Stored data entries:
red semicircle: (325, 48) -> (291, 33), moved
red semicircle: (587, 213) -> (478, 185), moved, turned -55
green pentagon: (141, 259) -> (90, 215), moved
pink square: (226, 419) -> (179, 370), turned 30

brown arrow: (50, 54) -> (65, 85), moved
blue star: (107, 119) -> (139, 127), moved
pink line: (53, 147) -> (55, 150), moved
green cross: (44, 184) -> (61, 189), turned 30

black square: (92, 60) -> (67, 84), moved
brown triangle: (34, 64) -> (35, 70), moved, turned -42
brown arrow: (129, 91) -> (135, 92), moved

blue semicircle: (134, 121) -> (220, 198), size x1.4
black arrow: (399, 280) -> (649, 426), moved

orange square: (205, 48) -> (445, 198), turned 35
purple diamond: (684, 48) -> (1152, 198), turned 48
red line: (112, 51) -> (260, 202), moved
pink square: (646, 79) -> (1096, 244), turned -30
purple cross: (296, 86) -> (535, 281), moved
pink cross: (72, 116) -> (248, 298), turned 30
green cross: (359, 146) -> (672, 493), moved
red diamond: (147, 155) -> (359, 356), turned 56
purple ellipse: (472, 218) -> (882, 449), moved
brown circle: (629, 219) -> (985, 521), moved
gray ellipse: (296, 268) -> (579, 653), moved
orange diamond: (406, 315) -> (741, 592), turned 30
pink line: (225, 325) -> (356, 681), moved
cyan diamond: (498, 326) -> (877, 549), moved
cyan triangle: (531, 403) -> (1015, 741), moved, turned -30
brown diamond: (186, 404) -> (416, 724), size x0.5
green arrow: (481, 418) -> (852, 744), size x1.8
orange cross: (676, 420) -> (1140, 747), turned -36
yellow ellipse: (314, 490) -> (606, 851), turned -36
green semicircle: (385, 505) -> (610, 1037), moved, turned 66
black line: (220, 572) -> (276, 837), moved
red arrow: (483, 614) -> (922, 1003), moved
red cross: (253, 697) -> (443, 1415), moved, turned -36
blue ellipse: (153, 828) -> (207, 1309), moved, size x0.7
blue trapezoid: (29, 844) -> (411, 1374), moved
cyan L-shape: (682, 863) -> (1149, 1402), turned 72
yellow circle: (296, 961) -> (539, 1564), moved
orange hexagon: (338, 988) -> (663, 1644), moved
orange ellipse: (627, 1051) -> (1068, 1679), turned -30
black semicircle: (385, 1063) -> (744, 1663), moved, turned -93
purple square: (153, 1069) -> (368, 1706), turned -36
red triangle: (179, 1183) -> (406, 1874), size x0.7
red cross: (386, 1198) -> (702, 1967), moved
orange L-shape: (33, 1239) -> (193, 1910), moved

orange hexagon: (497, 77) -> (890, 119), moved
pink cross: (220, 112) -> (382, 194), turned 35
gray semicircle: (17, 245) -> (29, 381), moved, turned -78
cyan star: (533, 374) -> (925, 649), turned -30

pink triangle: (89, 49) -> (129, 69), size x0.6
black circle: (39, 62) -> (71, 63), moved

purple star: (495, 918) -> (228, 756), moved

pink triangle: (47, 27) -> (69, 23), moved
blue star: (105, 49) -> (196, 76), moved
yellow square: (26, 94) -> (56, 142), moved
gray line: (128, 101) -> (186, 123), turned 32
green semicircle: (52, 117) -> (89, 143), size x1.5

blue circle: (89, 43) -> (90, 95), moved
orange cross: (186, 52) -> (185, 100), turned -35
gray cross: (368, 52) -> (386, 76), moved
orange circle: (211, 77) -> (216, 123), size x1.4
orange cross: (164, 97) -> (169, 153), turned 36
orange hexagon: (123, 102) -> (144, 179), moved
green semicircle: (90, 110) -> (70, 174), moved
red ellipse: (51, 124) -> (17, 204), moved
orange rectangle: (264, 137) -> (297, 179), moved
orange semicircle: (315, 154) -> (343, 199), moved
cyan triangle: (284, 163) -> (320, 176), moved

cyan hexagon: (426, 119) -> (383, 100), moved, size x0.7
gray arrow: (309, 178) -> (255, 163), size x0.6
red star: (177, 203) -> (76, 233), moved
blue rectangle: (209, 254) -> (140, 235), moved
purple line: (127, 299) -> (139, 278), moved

:: Activity ::
Using the data above, reproduce exactly the lines from the line that contains "pink cross: (72, 116)" through the line that contains "brown diamond: (186, 404)", including both.

:: Solved exercise ::
pink cross: (72, 116) -> (248, 298), turned 30
green cross: (359, 146) -> (672, 493), moved
red diamond: (147, 155) -> (359, 356), turned 56
purple ellipse: (472, 218) -> (882, 449), moved
brown circle: (629, 219) -> (985, 521), moved
gray ellipse: (296, 268) -> (579, 653), moved
orange diamond: (406, 315) -> (741, 592), turned 30
pink line: (225, 325) -> (356, 681), moved
cyan diamond: (498, 326) -> (877, 549), moved
cyan triangle: (531, 403) -> (1015, 741), moved, turned -30
brown diamond: (186, 404) -> (416, 724), size x0.5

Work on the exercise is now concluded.